• PROBLEM DESCRIPTION: Restate the listing below word for word, omitting any images.

• DATASET CONTENT:
*-*-*

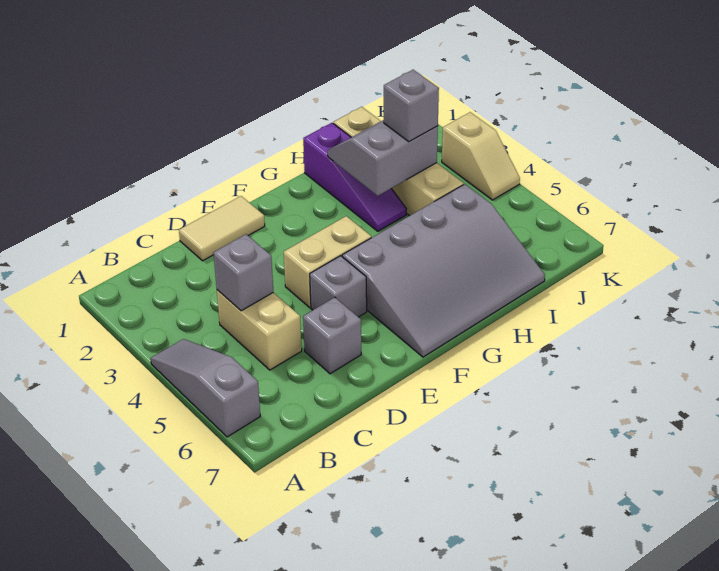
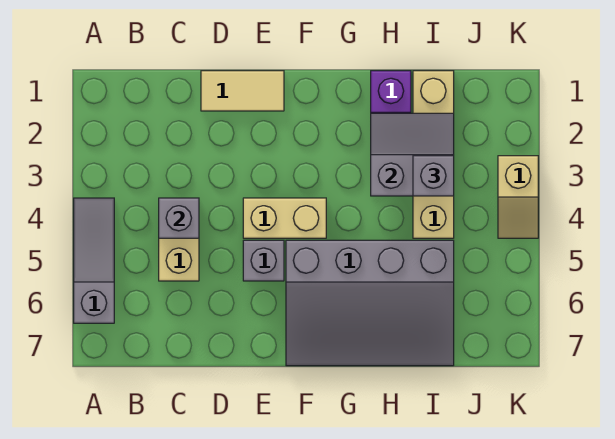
grey brick D6 level 1 -> none

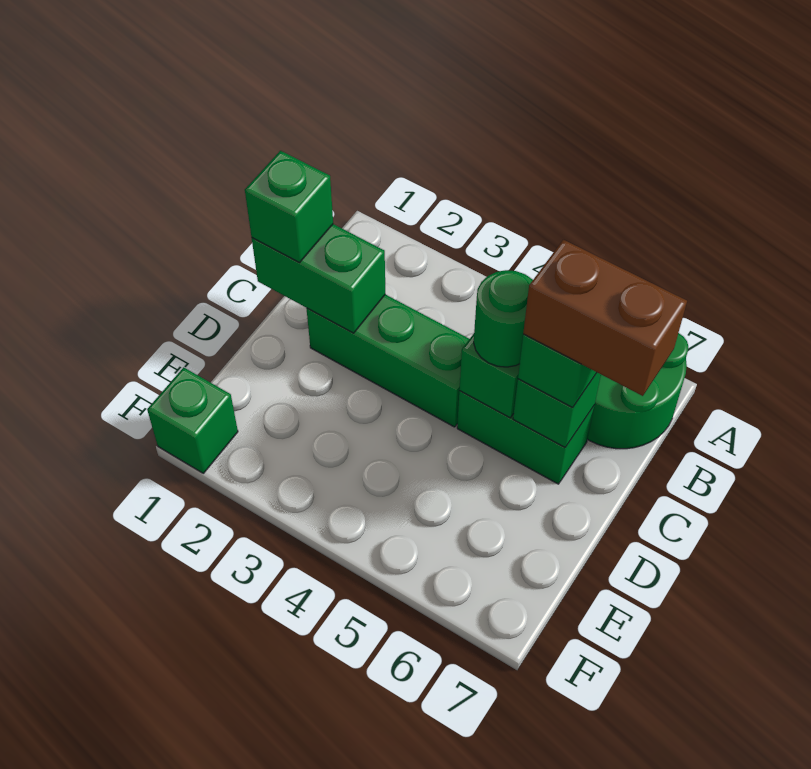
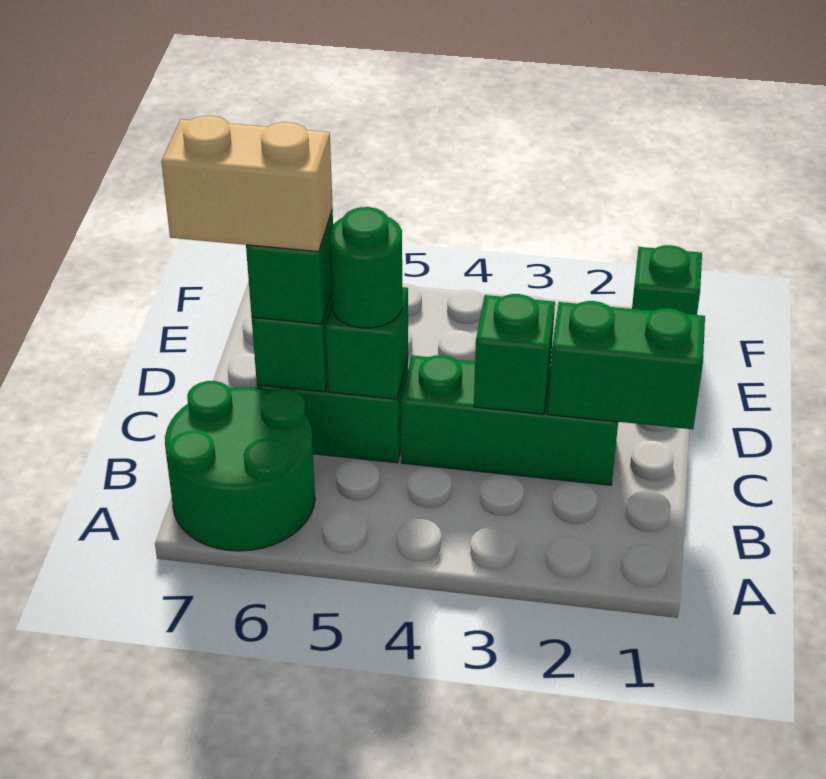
green brick C1 level 3 -> green brick C3 level 2
brown brick C6:C7 level 4 -> tan brick C6:C7 level 4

*-*-*

• COMPLETED TASK:
grey brick D6 level 1 -> none

green brick C1 level 3 -> green brick C3 level 2
brown brick C6:C7 level 4 -> tan brick C6:C7 level 4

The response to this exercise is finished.